PROBLEM REQUIREMENTS:
The expected output is an exact copy of the lines from the one containing "R2: 2.2k (+12V, SEL0) -> 75k (+12V, SEL0)" to the final line below, minus any pictures.

RAW DATA:

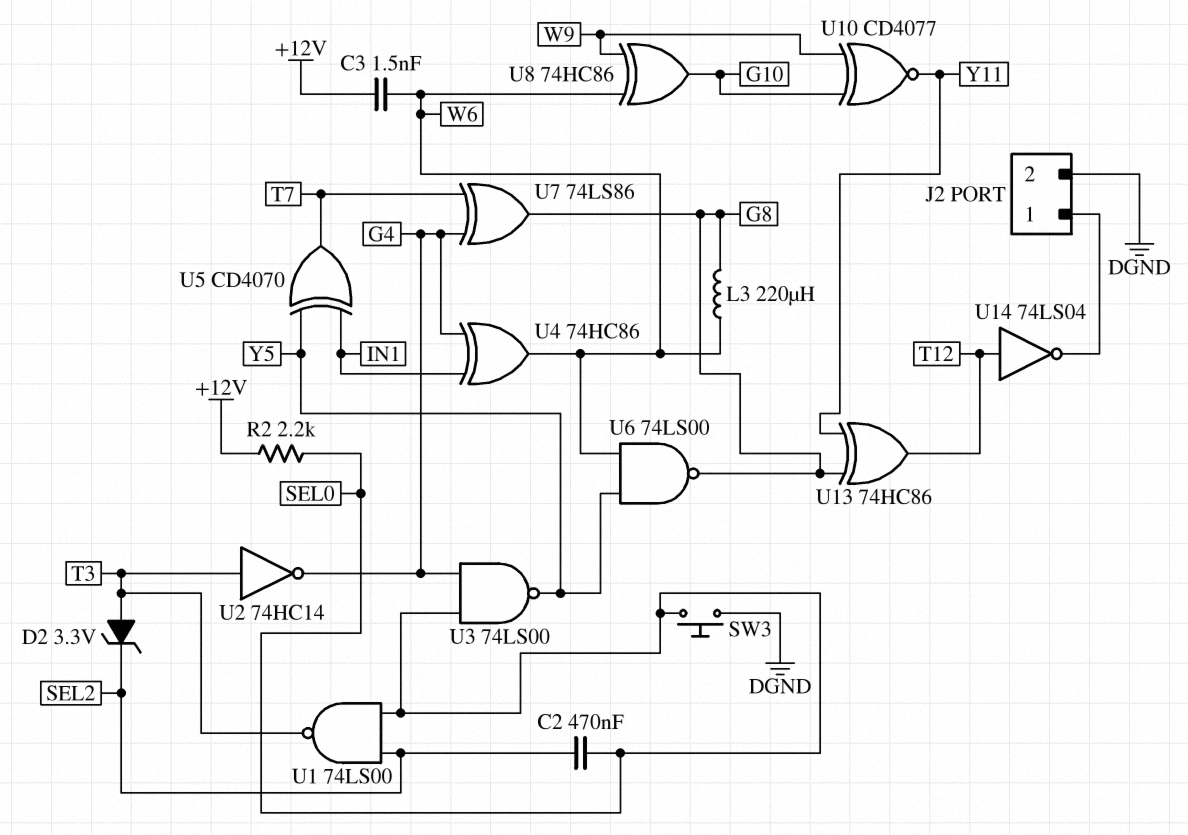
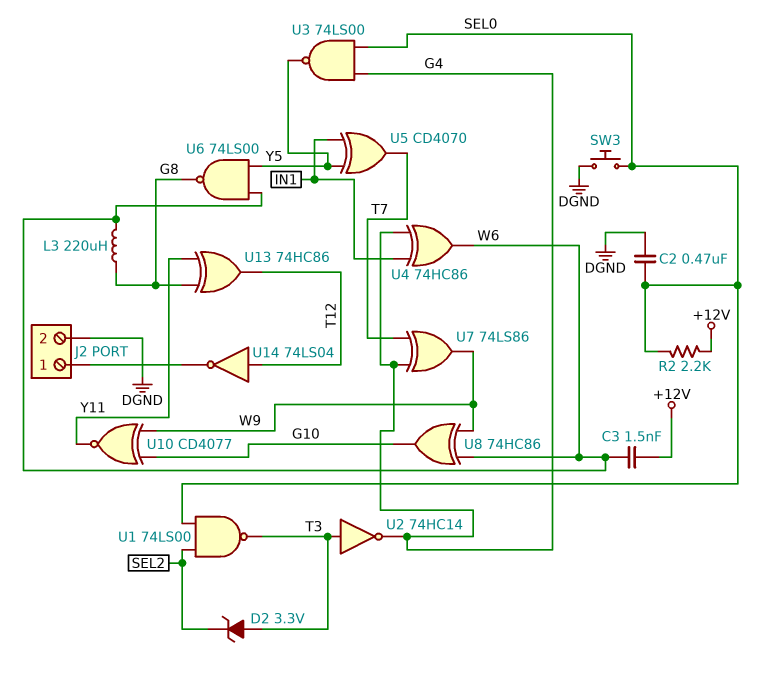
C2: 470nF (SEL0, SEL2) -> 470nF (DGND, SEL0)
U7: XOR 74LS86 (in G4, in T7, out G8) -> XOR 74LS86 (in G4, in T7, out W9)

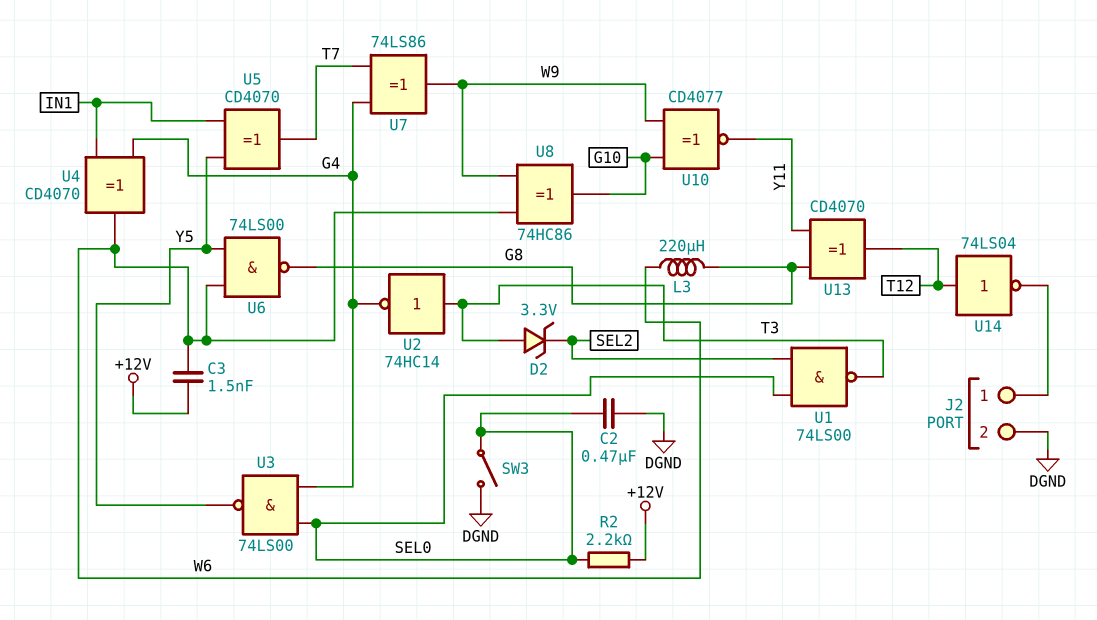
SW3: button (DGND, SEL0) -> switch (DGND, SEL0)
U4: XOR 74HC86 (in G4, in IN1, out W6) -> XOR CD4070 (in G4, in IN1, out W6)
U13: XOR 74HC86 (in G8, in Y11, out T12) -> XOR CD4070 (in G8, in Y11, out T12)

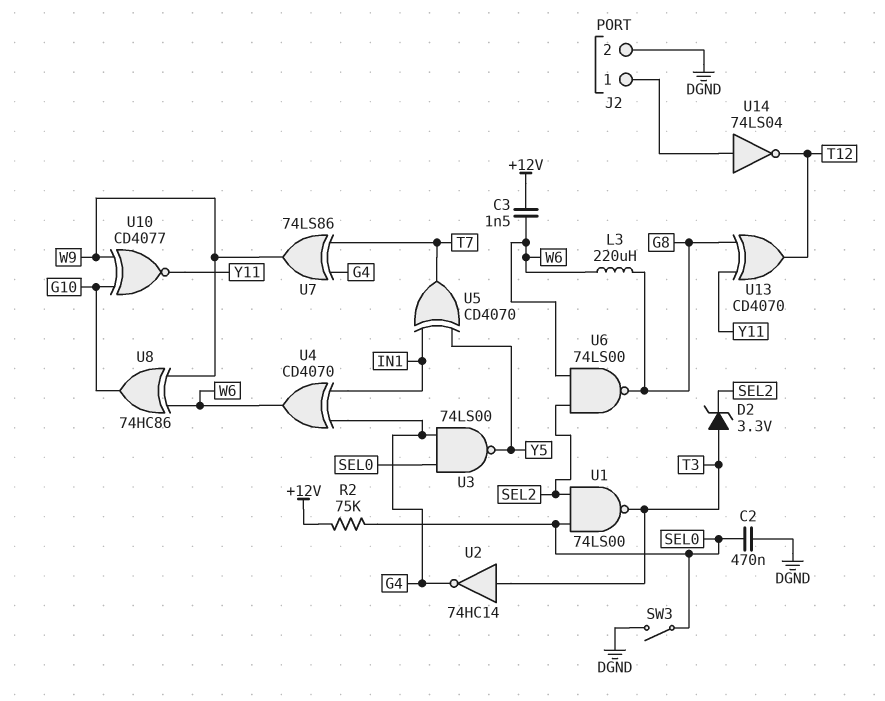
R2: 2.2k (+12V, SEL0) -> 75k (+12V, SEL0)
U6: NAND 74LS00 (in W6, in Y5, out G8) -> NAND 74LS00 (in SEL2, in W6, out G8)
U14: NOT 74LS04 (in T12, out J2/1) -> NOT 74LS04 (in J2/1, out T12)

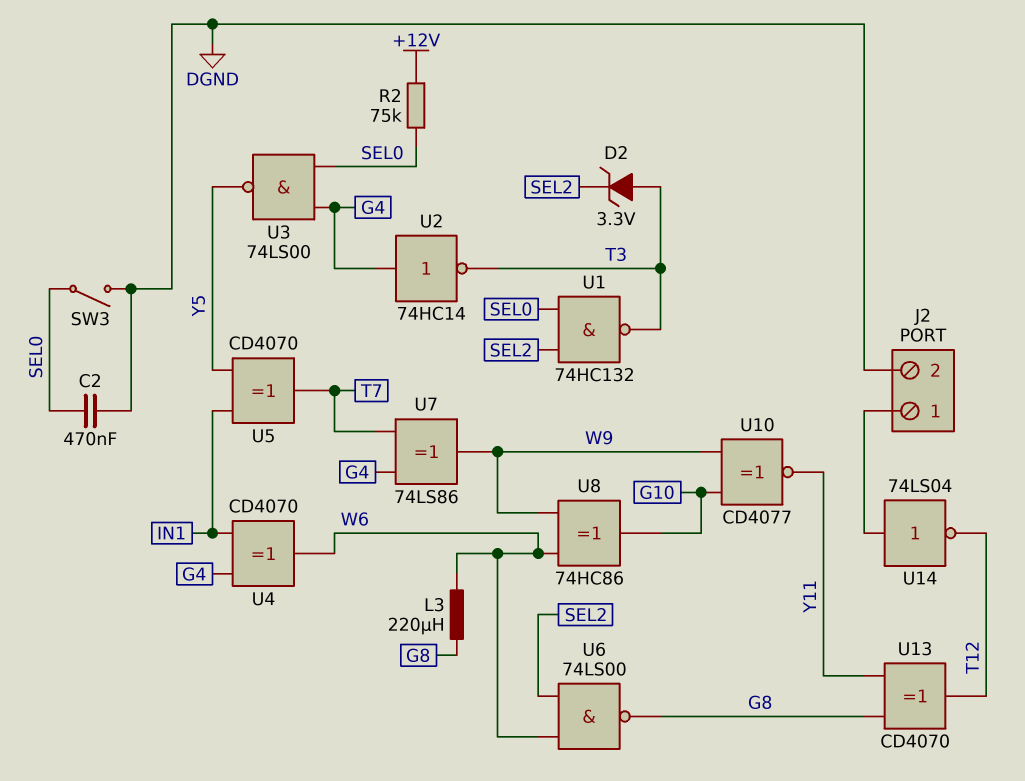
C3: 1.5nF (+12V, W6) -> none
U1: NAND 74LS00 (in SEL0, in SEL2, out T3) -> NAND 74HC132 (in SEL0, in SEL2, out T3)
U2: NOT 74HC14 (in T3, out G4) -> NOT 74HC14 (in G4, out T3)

RESULT FOR THIS TASK:
R2: 2.2k (+12V, SEL0) -> 75k (+12V, SEL0)
U6: NAND 74LS00 (in W6, in Y5, out G8) -> NAND 74LS00 (in SEL2, in W6, out G8)
U14: NOT 74LS04 (in T12, out J2/1) -> NOT 74LS04 (in J2/1, out T12)

C3: 1.5nF (+12V, W6) -> none
U1: NAND 74LS00 (in SEL0, in SEL2, out T3) -> NAND 74HC132 (in SEL0, in SEL2, out T3)
U2: NOT 74HC14 (in T3, out G4) -> NOT 74HC14 (in G4, out T3)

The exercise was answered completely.